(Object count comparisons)
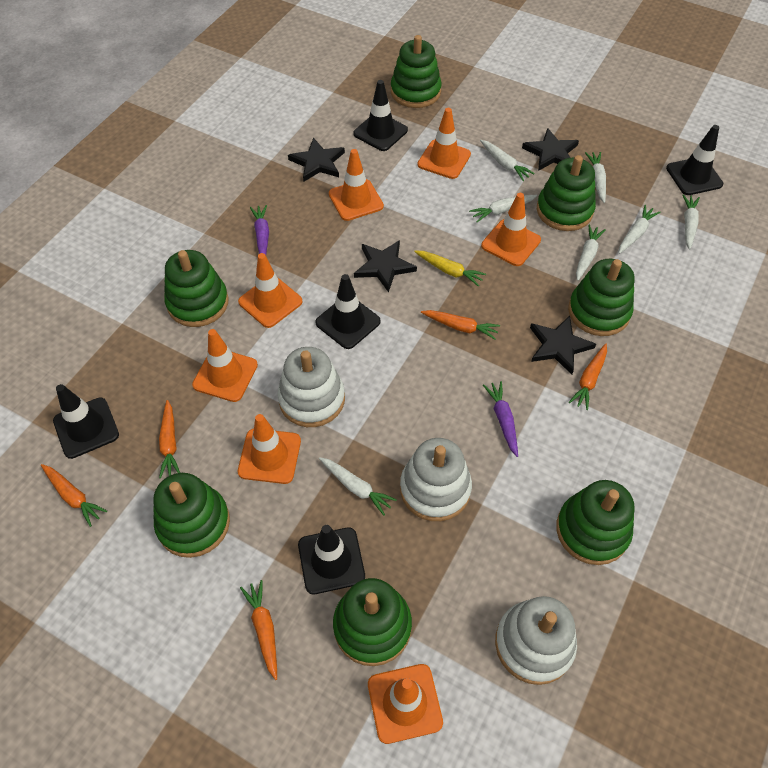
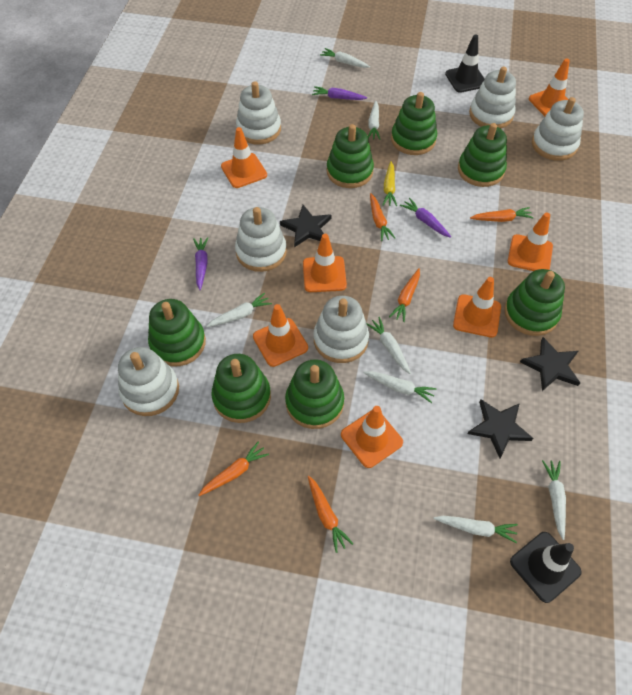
black star: [288,138,345,182] [354,240,417,292] [522,128,579,171] [530,316,596,375] = 4 -> [280,205,331,247] [468,399,533,458] [520,337,580,391] = 3
black traffic cone: [53,384,119,459] [298,525,365,594] [315,274,381,349] [353,80,408,151] [666,125,723,195] = 5 -> [445,34,485,93] [510,532,582,603] = 2
purple carrot: [250,205,269,255] [483,381,518,457] = 2 -> [193,237,208,290] [312,86,367,100] [400,198,451,238] = 3
white stacking toy: [278,347,345,427] [400,438,472,521] [495,596,577,685] = 3 -> [118,347,179,416] [235,207,287,272] [236,81,281,145] [313,296,369,363] [469,66,516,129] [532,97,584,161] = 6

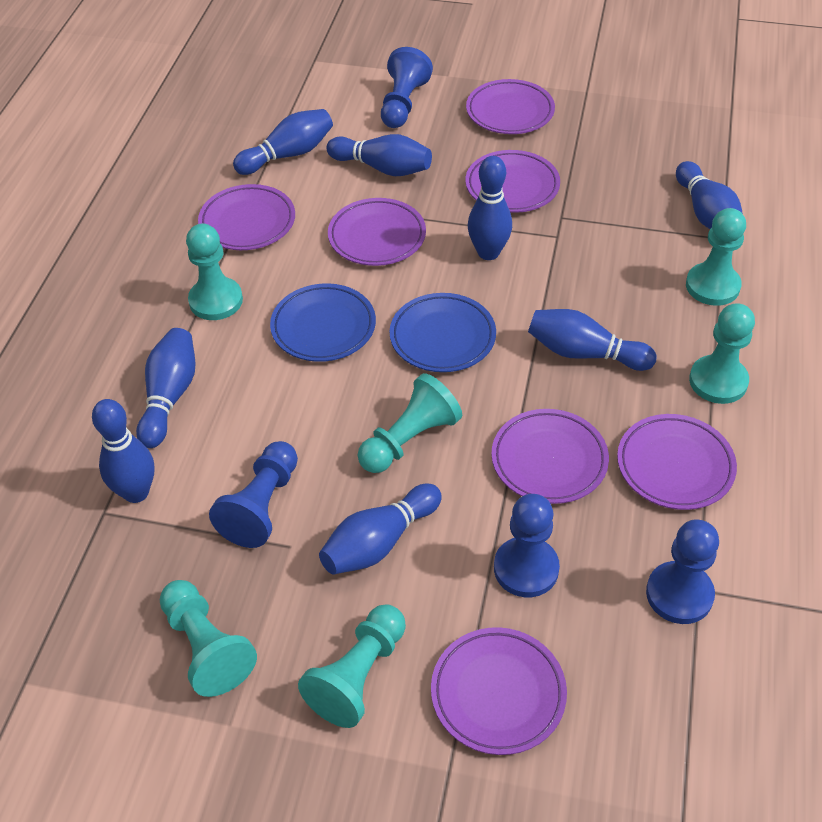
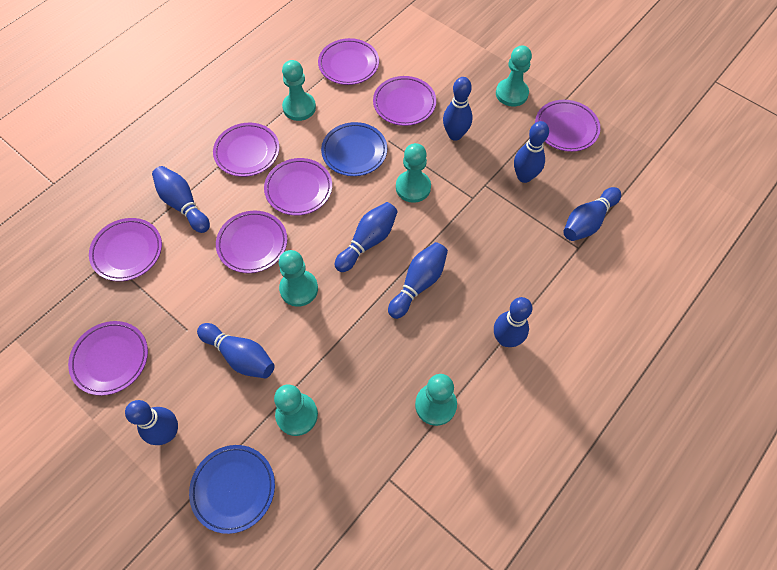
blue bowling pin: [92,399,155,503] [136,328,196,448] [233,109,333,175] [319,484,442,575] [327,134,432,176] [468,156,512,260] [528,309,657,371] [676,161,743,229] = 8 -> [125,400,178,445] [152,166,210,233] [197,323,275,378] [335,202,398,272] [388,242,448,319] [443,77,472,141] [494,297,532,347] [514,121,549,183] [563,187,621,241] = 9
blue pawn: [209,441,298,548] [381,47,433,128] [494,494,560,597] [646,519,719,624] = 4 -> none = 0
purple plate: [198,184,295,250] [328,198,426,266] [431,627,567,755] [465,150,560,213] [466,79,555,134] [491,409,609,504] [617,414,737,510] = 7 -> [68,321,148,396] [89,218,162,281] [213,123,279,177] [216,211,287,273] [264,158,332,216] [318,38,379,85] [373,76,436,126] [535,100,600,152] = 8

## Task prompt
From the line holding "black traffic cone: [53,384,119,459]" to the line holding "purple carrot: [250,205,269,255]", inclusive, restate each line above exactly as written.

## Result of the task
black traffic cone: [53,384,119,459] [298,525,365,594] [315,274,381,349] [353,80,408,151] [666,125,723,195] = 5 -> [445,34,485,93] [510,532,582,603] = 2
purple carrot: [250,205,269,255] [483,381,518,457] = 2 -> [193,237,208,290] [312,86,367,100] [400,198,451,238] = 3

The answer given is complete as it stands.